**EXERCISE PROMPT**
Write out the lines below from the one holding "brown ellipse: moved 1 px right, 2 px up" through the one holding "gray square: moved 2 px right, 1 px up", including both, without changing anything. Leave out the pictures.

[Raw records]
•••••

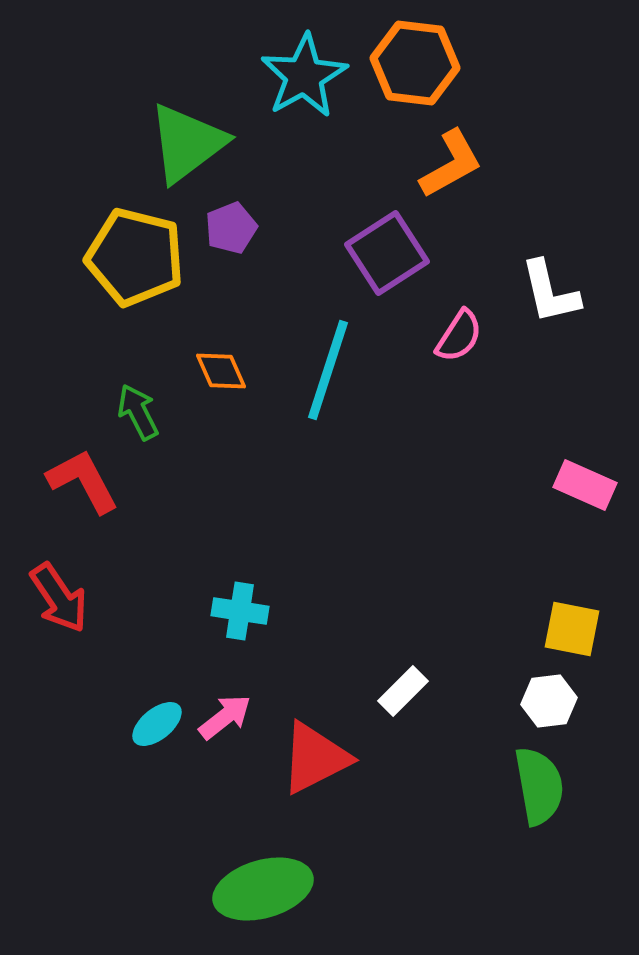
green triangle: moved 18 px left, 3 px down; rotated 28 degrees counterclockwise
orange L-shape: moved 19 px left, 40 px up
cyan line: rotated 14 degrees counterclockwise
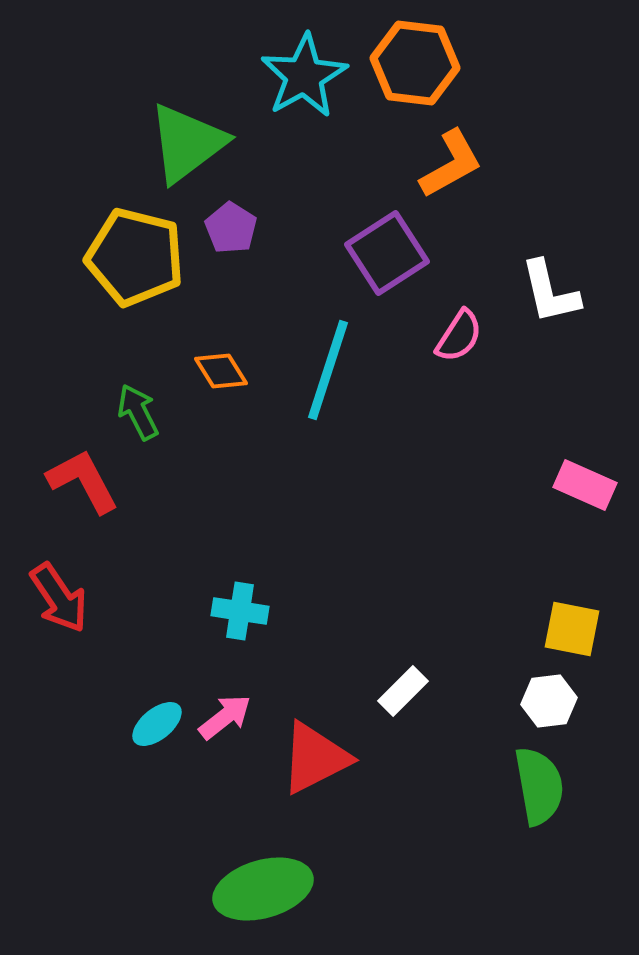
purple pentagon: rotated 18 degrees counterclockwise
orange diamond: rotated 8 degrees counterclockwise
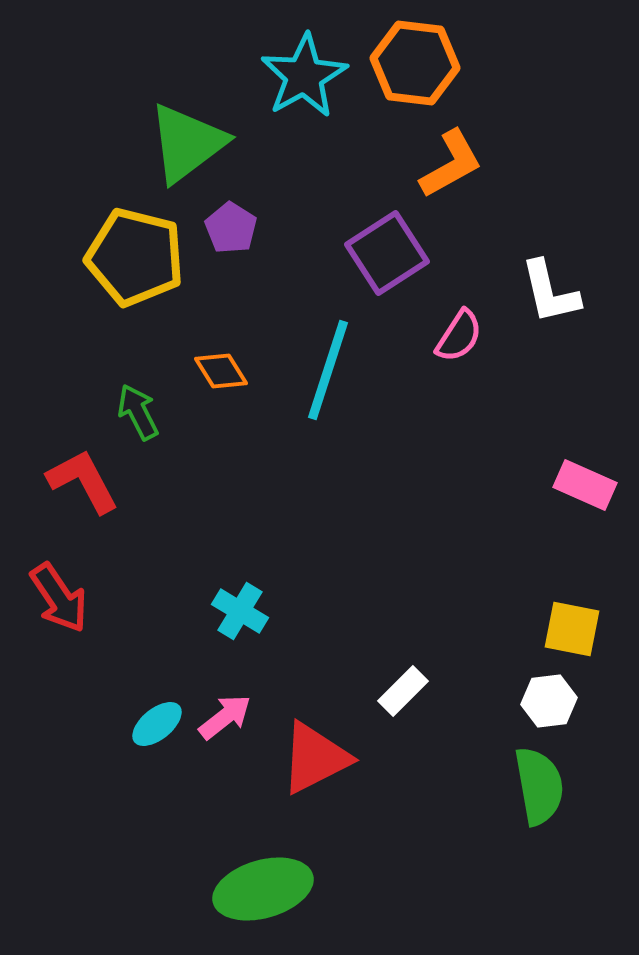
cyan cross: rotated 22 degrees clockwise
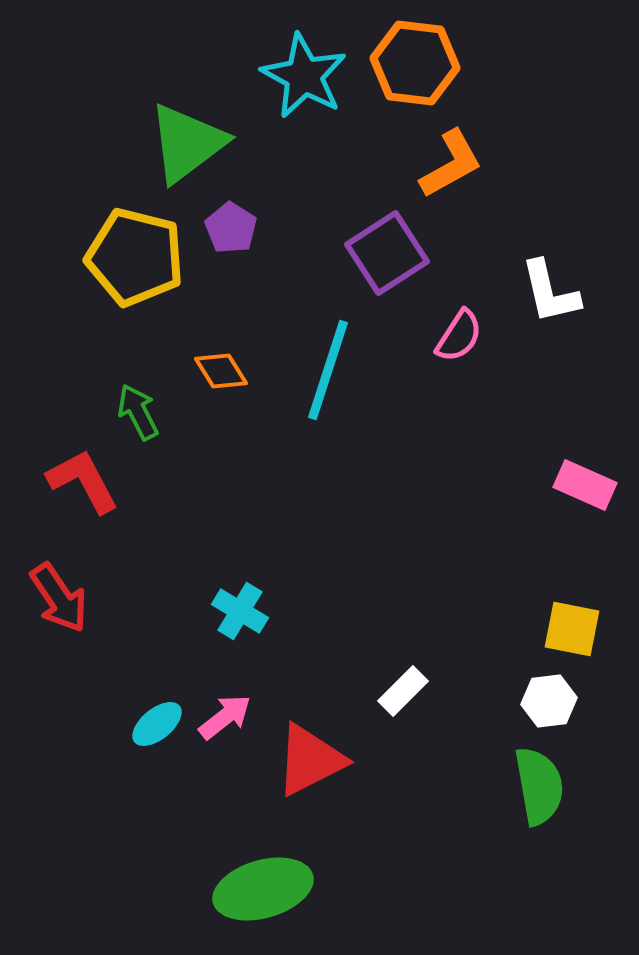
cyan star: rotated 14 degrees counterclockwise
red triangle: moved 5 px left, 2 px down
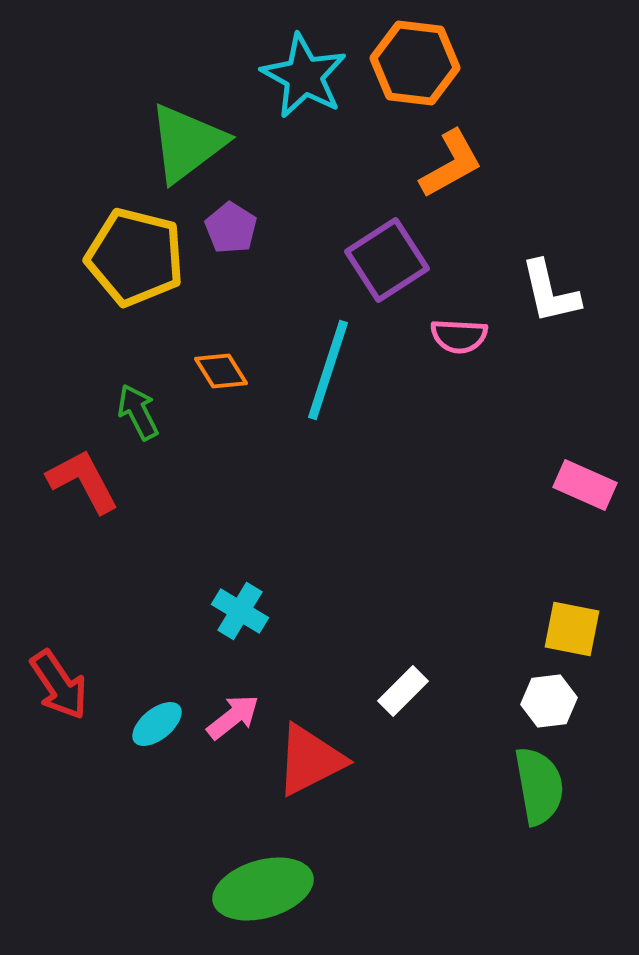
purple square: moved 7 px down
pink semicircle: rotated 60 degrees clockwise
red arrow: moved 87 px down
pink arrow: moved 8 px right
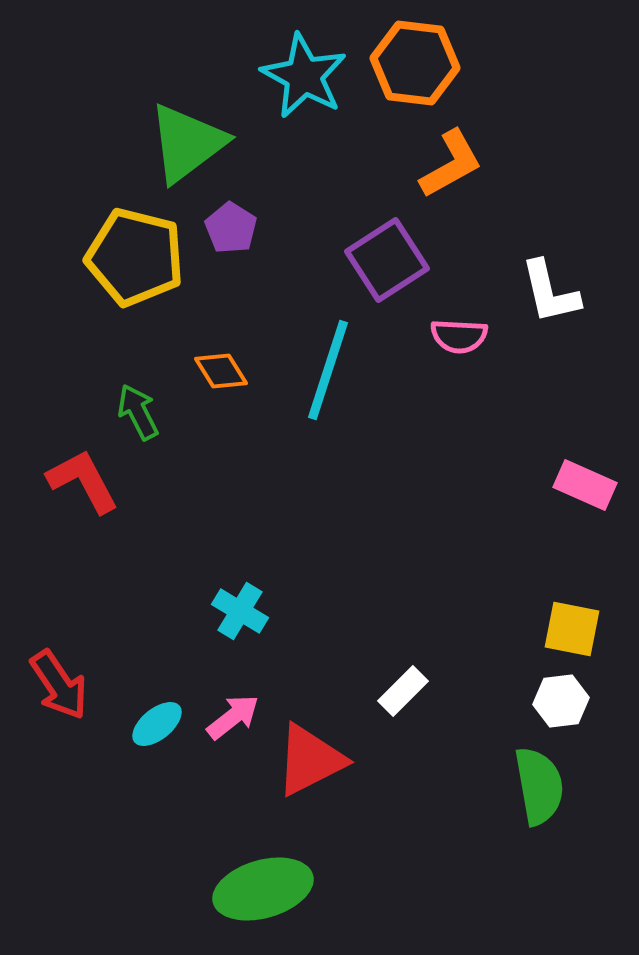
white hexagon: moved 12 px right
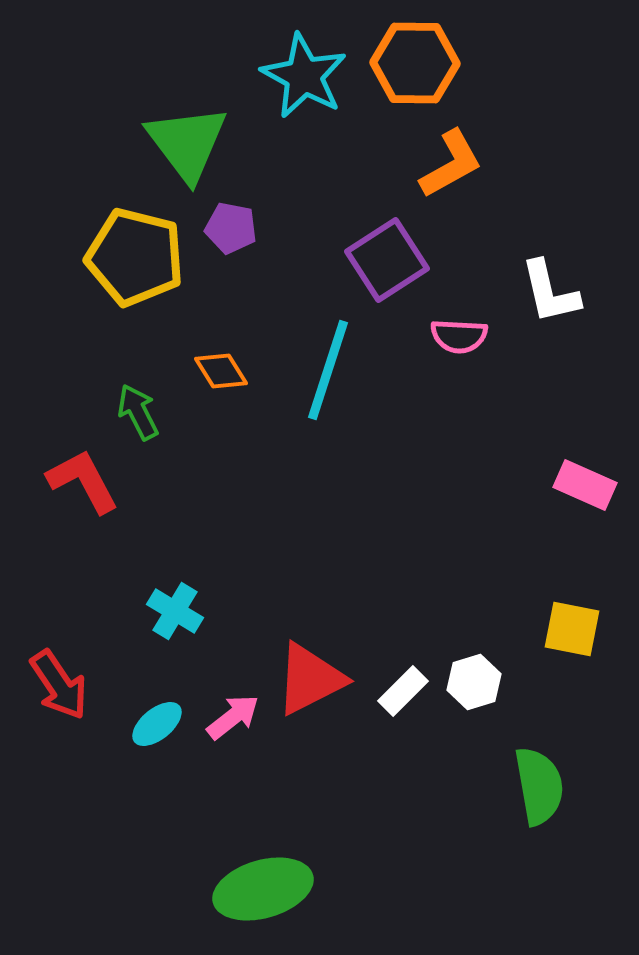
orange hexagon: rotated 6 degrees counterclockwise
green triangle: rotated 30 degrees counterclockwise
purple pentagon: rotated 21 degrees counterclockwise
cyan cross: moved 65 px left
white hexagon: moved 87 px left, 19 px up; rotated 10 degrees counterclockwise
red triangle: moved 81 px up
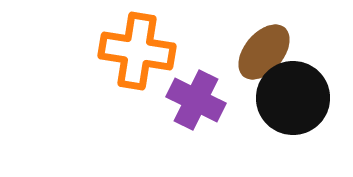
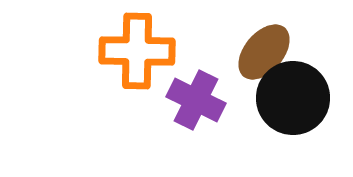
orange cross: rotated 8 degrees counterclockwise
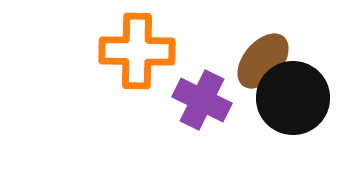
brown ellipse: moved 1 px left, 9 px down
purple cross: moved 6 px right
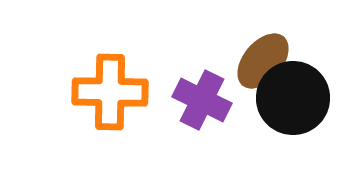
orange cross: moved 27 px left, 41 px down
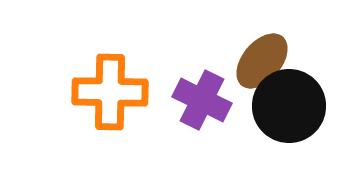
brown ellipse: moved 1 px left
black circle: moved 4 px left, 8 px down
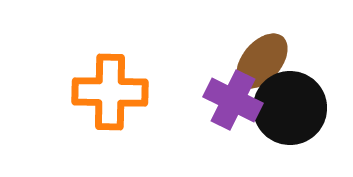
purple cross: moved 31 px right
black circle: moved 1 px right, 2 px down
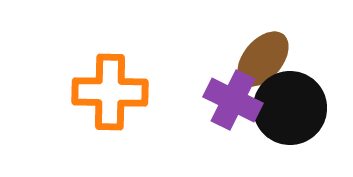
brown ellipse: moved 1 px right, 2 px up
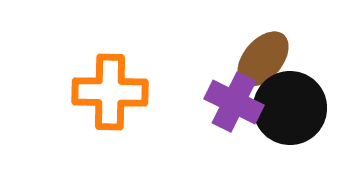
purple cross: moved 1 px right, 2 px down
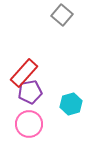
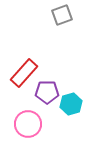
gray square: rotated 30 degrees clockwise
purple pentagon: moved 17 px right; rotated 10 degrees clockwise
pink circle: moved 1 px left
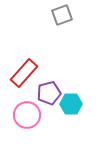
purple pentagon: moved 2 px right, 1 px down; rotated 15 degrees counterclockwise
cyan hexagon: rotated 15 degrees clockwise
pink circle: moved 1 px left, 9 px up
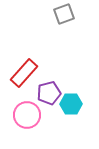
gray square: moved 2 px right, 1 px up
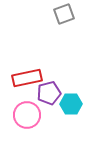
red rectangle: moved 3 px right, 5 px down; rotated 36 degrees clockwise
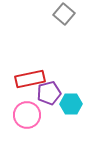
gray square: rotated 30 degrees counterclockwise
red rectangle: moved 3 px right, 1 px down
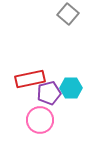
gray square: moved 4 px right
cyan hexagon: moved 16 px up
pink circle: moved 13 px right, 5 px down
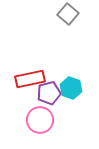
cyan hexagon: rotated 20 degrees clockwise
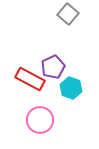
red rectangle: rotated 40 degrees clockwise
purple pentagon: moved 4 px right, 26 px up; rotated 10 degrees counterclockwise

•••••

**RESPONSE FOR THIS EXERCISE**
brown ellipse: moved 1 px right, 2 px up
purple cross: moved 1 px right, 2 px down
gray square: rotated 30 degrees clockwise
purple pentagon: moved 17 px right; rotated 10 degrees clockwise
pink circle: moved 1 px left
purple pentagon: moved 2 px right, 1 px down; rotated 15 degrees counterclockwise
cyan hexagon: rotated 15 degrees clockwise
pink circle: moved 1 px left, 9 px up
gray square: moved 2 px right, 1 px up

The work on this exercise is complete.